====== Input data ======

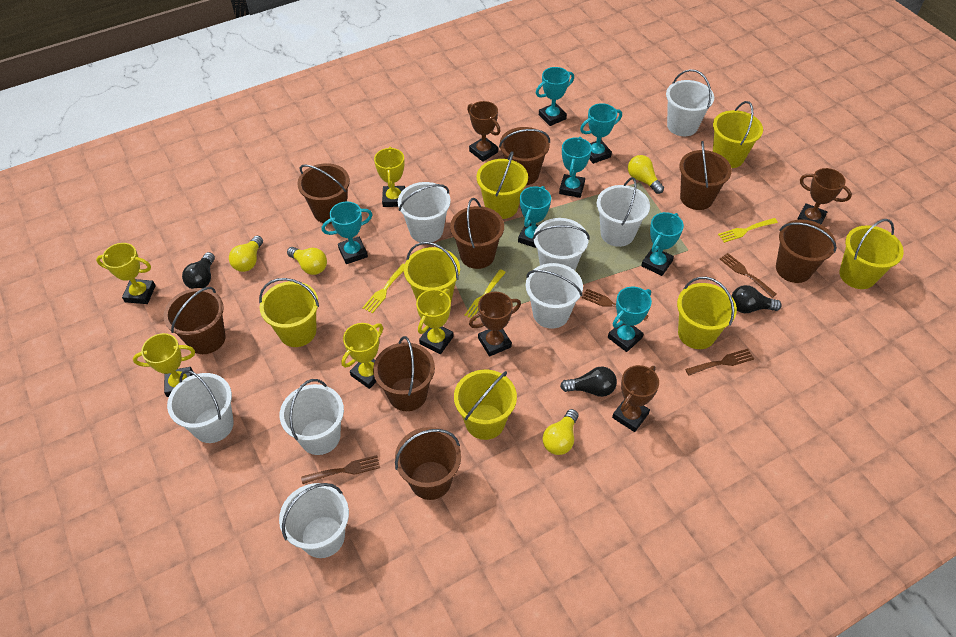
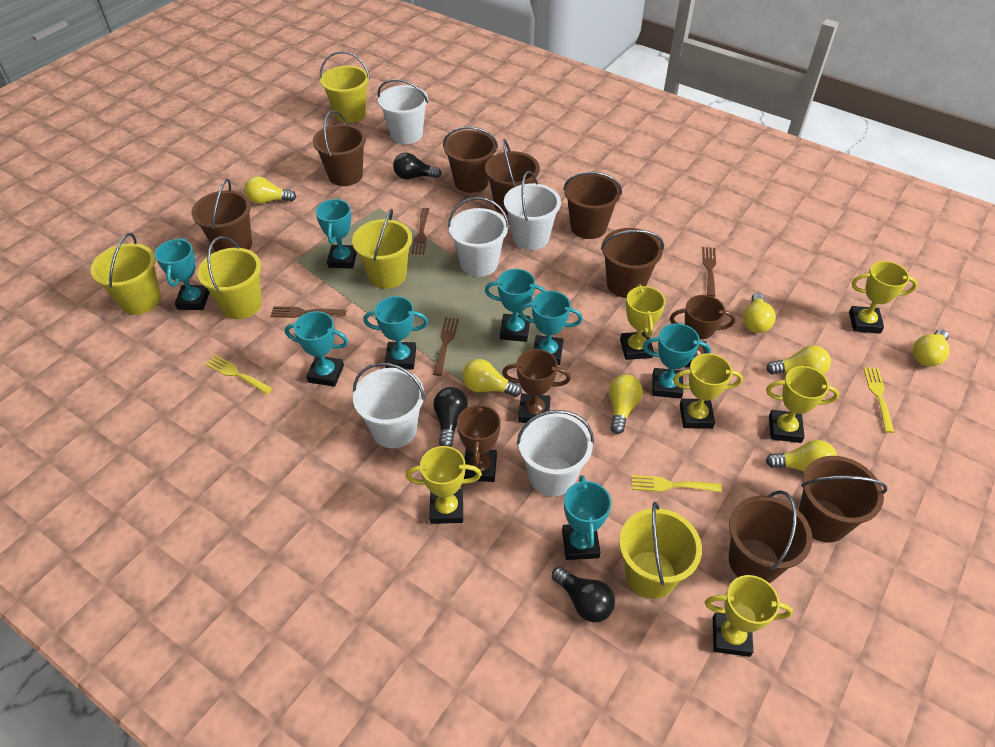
brown trophy: [467,101,501,162] [469,292,521,356] [612,365,659,432] [797,168,852,224] = 4 -> [457,401,501,482] [502,349,571,423] [670,295,736,368] = 3
turquoise trophy: [322,201,373,264] [518,186,551,248] [536,67,574,126] [559,137,592,198] [580,103,622,164] [608,287,652,352] [641,212,684,276] = 7 -> [155,238,210,310] [285,311,349,387] [315,198,357,269] [363,296,428,369] [485,269,546,342] [518,291,583,365] [562,475,611,560] [643,323,711,399] = 8
white bucket: [167,370,234,443] [279,483,349,558] [280,379,344,455] [398,182,451,242] [526,263,583,329] [532,218,590,270] [597,177,650,247] [666,69,714,136] = 8 -> [353,363,425,448] [378,79,428,144] [448,197,509,277] [504,171,561,250] [517,410,594,496] = 5
yellow bucket: [259,278,319,347] [404,242,460,301] [454,370,517,440] [477,151,528,219] [677,277,737,349] [713,101,763,168] [839,219,904,289] = 7 -> [90,233,161,315] [197,236,262,319] [320,51,370,123] [352,209,412,289] [619,502,702,599] = 5
yellow light bulb: [229,236,263,272] [287,247,327,275] [543,409,578,455] [628,155,664,194] = 4 -> [244,176,296,204] [462,359,522,397] [609,375,643,434] [743,293,776,333] [766,345,831,375] [766,440,837,472] [913,329,949,367] = 7
yellow trophy: [96,243,156,304] [133,333,195,397] [341,323,383,389] [374,147,405,207] [416,289,454,354] = 5 -> [406,446,482,524] [620,284,665,360] [673,353,743,429] [705,575,793,657] [766,366,839,443] [849,261,918,334] = 6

======

* _Exercise description_
Copy out, from the material above, each line where the word "trophy" is present.

* _Result_
brown trophy: [467,101,501,162] [469,292,521,356] [612,365,659,432] [797,168,852,224] = 4 -> [457,401,501,482] [502,349,571,423] [670,295,736,368] = 3
turquoise trophy: [322,201,373,264] [518,186,551,248] [536,67,574,126] [559,137,592,198] [580,103,622,164] [608,287,652,352] [641,212,684,276] = 7 -> [155,238,210,310] [285,311,349,387] [315,198,357,269] [363,296,428,369] [485,269,546,342] [518,291,583,365] [562,475,611,560] [643,323,711,399] = 8
yellow trophy: [96,243,156,304] [133,333,195,397] [341,323,383,389] [374,147,405,207] [416,289,454,354] = 5 -> [406,446,482,524] [620,284,665,360] [673,353,743,429] [705,575,793,657] [766,366,839,443] [849,261,918,334] = 6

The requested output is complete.